▸ **WORK TO COMPLETE**
Sift the listing for lines that hold the string "rolling" and pull them out.
---------- DATA FOR REVIEW
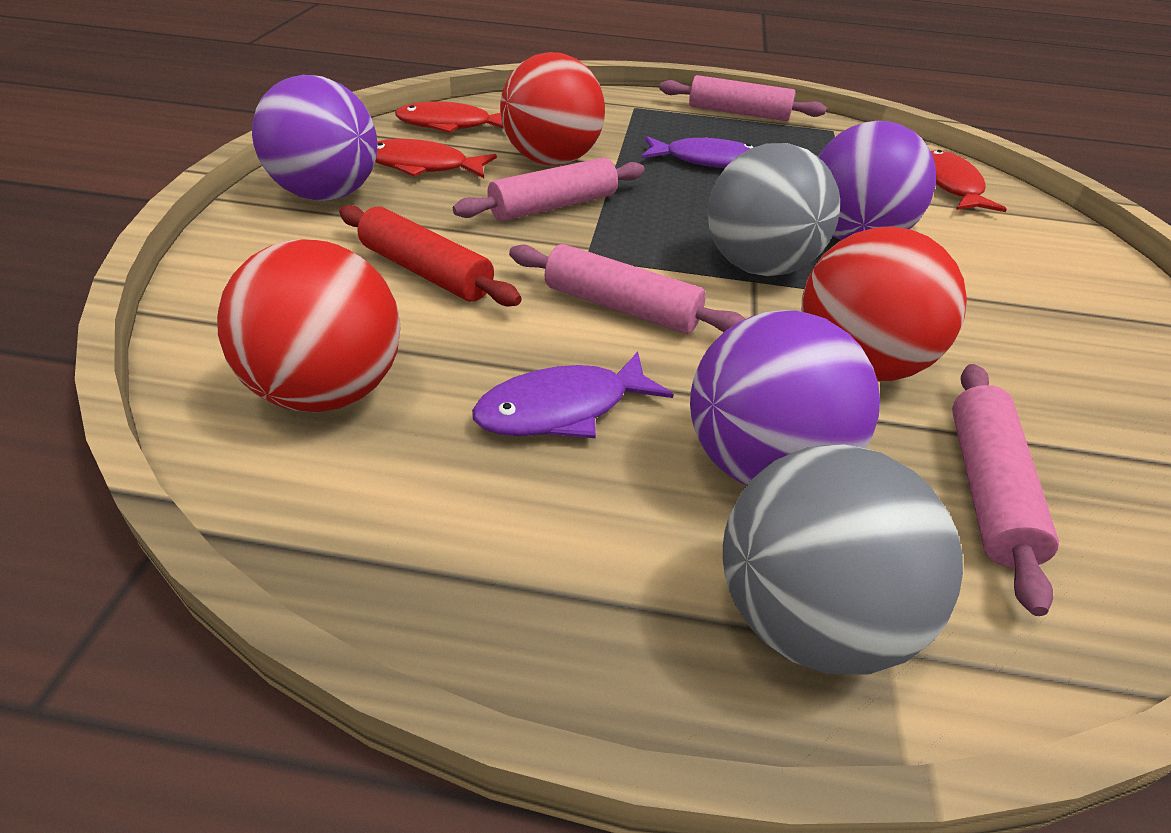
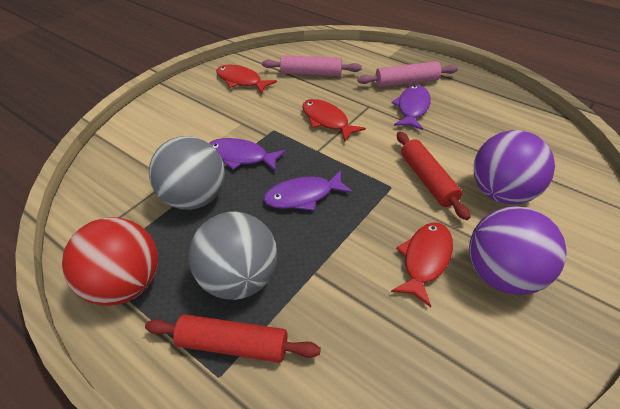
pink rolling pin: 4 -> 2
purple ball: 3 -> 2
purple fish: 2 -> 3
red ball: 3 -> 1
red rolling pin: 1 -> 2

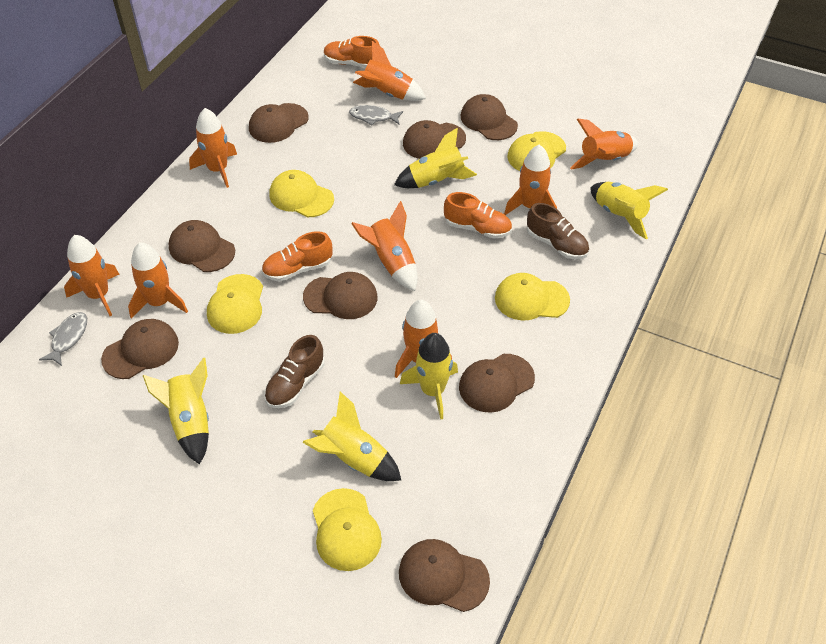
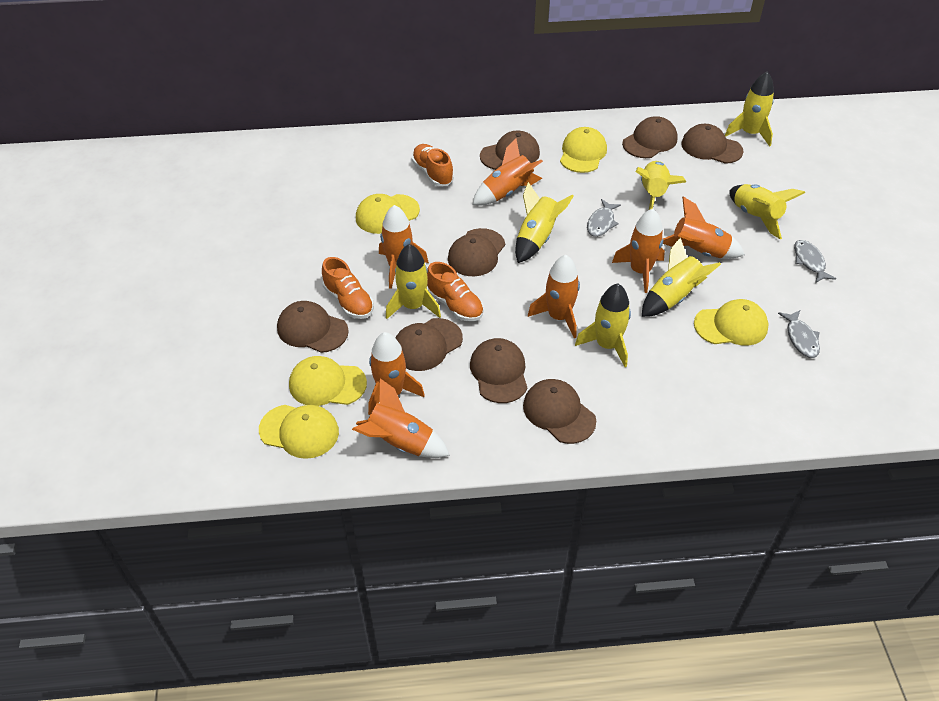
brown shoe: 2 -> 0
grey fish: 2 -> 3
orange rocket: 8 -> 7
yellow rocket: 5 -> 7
--------------------
---------- DATA FOR REVIEW
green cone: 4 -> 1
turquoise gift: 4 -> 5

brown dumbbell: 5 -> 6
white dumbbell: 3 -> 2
--------------------
▸ **PROBLEM SOLUTION**
pink rolling pin: 4 -> 2
red rolling pin: 1 -> 2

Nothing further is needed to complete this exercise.